**What is expected:**
Quote verbatim the rows from the line containing "Scratched [744, 692]" up to and including the final line of the rows.

## BEGIN Dataset content

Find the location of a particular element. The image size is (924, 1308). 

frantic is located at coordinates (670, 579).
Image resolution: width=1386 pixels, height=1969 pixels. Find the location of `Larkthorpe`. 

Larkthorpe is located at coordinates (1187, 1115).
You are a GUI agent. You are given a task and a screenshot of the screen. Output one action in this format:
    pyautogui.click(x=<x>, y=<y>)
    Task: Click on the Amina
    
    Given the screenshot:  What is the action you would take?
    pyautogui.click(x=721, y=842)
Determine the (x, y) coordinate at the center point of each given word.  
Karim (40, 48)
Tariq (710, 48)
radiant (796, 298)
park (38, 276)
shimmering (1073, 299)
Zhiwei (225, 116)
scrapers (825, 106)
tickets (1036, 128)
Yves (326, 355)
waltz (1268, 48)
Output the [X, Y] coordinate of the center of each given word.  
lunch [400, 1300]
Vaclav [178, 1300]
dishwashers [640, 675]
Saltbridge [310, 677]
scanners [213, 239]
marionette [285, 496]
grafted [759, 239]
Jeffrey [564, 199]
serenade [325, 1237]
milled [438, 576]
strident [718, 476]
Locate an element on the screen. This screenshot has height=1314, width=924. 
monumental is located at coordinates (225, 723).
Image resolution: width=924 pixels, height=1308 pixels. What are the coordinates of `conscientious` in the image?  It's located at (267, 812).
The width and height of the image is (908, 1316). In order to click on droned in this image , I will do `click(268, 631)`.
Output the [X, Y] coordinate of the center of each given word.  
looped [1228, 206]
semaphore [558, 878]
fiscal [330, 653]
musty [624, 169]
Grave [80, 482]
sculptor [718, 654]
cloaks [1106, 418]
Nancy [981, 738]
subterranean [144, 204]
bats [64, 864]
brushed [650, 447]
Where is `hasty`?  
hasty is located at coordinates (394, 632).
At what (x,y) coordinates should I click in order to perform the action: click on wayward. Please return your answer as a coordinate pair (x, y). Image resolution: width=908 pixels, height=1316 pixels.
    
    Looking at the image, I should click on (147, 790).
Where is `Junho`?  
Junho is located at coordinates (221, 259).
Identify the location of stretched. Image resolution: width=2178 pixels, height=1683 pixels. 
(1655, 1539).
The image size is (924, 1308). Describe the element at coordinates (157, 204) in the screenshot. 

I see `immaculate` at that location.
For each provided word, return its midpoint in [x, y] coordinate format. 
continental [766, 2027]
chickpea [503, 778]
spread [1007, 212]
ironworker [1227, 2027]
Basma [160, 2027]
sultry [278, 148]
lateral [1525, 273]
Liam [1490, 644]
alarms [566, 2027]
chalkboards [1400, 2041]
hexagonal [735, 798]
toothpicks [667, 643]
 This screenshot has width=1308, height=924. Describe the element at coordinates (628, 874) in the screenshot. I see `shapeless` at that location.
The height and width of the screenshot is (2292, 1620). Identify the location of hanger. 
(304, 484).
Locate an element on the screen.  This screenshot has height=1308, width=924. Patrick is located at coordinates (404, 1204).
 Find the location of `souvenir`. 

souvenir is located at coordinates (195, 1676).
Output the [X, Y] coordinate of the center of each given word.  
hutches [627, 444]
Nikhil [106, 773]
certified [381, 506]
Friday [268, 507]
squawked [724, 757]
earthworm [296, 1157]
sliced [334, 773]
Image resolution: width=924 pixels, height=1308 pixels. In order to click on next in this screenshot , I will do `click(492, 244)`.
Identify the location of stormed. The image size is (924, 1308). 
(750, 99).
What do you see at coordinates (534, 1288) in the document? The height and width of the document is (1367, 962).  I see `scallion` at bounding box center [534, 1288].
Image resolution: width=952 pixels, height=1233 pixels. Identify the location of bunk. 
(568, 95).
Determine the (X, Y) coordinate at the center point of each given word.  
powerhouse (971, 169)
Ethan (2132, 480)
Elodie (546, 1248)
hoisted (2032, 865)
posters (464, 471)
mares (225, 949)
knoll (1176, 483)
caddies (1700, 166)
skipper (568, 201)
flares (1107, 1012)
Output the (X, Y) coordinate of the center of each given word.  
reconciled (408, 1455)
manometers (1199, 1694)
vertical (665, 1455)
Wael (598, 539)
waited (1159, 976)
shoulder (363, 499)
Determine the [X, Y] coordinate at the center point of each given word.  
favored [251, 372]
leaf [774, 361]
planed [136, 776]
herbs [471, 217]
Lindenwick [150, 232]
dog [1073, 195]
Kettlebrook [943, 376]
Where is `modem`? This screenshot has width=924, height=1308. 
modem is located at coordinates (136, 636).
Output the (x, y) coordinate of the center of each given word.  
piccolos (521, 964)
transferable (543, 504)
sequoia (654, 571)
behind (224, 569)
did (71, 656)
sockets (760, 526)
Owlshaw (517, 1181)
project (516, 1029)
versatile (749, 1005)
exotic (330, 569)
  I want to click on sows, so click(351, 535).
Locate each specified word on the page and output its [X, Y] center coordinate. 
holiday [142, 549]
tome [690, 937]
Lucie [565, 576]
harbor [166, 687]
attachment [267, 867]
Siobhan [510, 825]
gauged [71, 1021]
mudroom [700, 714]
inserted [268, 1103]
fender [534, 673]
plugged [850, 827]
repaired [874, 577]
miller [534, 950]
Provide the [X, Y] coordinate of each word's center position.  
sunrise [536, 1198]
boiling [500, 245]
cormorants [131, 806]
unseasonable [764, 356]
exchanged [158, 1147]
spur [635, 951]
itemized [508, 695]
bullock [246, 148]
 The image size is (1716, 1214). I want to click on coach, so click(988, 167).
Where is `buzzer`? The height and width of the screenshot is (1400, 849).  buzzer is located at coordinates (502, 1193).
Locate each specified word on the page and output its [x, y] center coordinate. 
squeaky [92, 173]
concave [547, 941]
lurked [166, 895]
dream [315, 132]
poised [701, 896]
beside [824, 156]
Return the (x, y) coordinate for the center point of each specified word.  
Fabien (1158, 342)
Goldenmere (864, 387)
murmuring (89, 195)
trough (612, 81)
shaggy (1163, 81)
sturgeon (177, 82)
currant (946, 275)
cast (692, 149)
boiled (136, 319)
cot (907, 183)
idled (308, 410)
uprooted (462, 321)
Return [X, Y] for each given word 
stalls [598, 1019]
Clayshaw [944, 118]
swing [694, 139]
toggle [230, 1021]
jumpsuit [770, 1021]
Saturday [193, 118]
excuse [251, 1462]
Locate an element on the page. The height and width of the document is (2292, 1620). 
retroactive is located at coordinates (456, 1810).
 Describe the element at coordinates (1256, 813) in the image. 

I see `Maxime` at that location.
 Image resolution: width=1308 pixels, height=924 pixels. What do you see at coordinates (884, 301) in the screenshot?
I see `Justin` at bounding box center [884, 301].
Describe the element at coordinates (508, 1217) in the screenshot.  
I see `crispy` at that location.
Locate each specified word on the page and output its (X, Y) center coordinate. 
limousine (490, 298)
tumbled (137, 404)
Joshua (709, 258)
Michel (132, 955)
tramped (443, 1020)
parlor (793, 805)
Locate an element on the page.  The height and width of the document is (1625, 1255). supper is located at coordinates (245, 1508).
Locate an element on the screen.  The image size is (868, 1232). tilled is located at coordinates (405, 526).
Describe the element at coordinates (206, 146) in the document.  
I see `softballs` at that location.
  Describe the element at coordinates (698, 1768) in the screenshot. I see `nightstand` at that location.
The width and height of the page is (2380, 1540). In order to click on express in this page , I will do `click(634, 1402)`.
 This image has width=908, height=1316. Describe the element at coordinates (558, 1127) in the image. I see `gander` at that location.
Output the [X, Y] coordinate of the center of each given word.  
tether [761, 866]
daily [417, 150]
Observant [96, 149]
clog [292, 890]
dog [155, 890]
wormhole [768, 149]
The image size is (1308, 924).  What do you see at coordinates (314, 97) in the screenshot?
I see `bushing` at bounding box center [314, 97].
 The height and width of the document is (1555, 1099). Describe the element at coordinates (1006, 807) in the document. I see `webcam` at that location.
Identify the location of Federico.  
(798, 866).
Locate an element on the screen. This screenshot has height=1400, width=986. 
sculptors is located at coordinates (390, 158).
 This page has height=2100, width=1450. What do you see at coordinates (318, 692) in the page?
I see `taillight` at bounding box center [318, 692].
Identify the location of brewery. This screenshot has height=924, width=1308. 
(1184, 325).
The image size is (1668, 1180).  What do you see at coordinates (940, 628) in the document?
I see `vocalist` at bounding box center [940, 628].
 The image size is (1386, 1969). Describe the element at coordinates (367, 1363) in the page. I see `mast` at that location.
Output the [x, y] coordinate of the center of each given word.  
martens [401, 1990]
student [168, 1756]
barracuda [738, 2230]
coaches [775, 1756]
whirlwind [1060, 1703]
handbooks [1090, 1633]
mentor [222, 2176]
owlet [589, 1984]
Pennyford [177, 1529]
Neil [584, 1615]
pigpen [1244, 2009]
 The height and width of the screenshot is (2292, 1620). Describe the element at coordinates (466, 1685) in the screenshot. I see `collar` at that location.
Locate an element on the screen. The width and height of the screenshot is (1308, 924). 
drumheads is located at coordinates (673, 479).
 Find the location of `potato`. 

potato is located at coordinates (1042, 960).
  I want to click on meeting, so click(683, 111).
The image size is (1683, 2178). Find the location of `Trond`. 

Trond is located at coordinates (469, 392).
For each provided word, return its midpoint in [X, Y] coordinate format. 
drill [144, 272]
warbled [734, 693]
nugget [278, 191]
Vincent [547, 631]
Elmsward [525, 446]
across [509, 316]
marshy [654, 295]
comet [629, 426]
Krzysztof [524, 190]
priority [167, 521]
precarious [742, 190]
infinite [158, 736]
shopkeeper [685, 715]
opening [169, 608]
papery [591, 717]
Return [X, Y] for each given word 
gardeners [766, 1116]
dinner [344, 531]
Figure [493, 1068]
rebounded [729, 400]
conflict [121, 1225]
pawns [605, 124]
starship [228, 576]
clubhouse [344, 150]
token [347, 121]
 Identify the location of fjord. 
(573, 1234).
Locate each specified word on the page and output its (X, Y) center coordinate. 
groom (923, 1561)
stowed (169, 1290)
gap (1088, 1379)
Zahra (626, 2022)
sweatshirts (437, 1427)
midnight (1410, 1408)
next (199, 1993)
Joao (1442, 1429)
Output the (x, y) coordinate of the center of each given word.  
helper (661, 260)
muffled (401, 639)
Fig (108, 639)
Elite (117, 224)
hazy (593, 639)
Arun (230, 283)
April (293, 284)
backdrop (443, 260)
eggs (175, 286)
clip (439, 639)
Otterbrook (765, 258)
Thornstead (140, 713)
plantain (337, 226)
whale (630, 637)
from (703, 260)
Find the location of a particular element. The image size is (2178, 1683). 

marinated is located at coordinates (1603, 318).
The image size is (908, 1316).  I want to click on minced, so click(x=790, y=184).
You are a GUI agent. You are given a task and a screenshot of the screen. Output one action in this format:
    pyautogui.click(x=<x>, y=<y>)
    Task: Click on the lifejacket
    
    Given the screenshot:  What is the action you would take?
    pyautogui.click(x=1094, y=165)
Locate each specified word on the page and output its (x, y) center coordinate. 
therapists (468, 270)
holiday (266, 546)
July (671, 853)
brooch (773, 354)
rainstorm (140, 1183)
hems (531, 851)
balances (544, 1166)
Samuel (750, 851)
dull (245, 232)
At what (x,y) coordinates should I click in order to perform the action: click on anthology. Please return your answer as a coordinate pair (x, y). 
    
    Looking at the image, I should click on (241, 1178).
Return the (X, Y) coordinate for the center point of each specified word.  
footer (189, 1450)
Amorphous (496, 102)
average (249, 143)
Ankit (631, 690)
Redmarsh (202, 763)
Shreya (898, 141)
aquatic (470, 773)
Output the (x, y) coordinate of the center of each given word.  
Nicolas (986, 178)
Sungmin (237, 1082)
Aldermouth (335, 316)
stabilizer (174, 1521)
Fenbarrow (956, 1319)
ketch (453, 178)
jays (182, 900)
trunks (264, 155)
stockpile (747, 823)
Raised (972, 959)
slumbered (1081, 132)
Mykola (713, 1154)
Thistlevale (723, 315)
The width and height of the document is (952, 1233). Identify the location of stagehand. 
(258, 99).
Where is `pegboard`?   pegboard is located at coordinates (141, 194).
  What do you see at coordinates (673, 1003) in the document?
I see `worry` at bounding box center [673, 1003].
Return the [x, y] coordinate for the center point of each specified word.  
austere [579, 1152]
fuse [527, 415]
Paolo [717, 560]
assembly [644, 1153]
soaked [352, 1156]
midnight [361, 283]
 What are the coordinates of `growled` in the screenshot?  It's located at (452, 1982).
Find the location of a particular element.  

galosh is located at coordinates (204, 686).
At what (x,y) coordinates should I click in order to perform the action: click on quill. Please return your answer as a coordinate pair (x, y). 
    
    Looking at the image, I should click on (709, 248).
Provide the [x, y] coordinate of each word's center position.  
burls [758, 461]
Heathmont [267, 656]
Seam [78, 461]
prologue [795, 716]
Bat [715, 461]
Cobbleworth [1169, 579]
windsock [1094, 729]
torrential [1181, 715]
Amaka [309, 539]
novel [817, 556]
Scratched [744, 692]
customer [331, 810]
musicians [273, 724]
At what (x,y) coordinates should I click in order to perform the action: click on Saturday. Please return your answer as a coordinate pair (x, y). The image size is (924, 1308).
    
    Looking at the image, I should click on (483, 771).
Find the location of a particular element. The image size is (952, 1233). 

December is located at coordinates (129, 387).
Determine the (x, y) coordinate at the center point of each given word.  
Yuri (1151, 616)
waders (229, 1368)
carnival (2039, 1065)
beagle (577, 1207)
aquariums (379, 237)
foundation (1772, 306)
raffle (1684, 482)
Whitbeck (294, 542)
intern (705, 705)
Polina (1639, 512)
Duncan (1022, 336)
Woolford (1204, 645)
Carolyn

## END Dataset content

**Complete output:**
Scratched [744, 692]
customer [331, 810]
musicians [273, 724]
At what (x,y) coordinates should I click in order to perform the action: click on Saturday. Please return your answer as a coordinate pair (x, y). The image size is (924, 1308).
    
    Looking at the image, I should click on (483, 771).
Find the location of a particular element. The image size is (952, 1233). 

December is located at coordinates (129, 387).
Determine the (x, y) coordinate at the center point of each given word.  
Yuri (1151, 616)
waders (229, 1368)
carnival (2039, 1065)
beagle (577, 1207)
aquariums (379, 237)
foundation (1772, 306)
raffle (1684, 482)
Whitbeck (294, 542)
intern (705, 705)
Polina (1639, 512)
Duncan (1022, 336)
Woolford (1204, 645)
Carolyn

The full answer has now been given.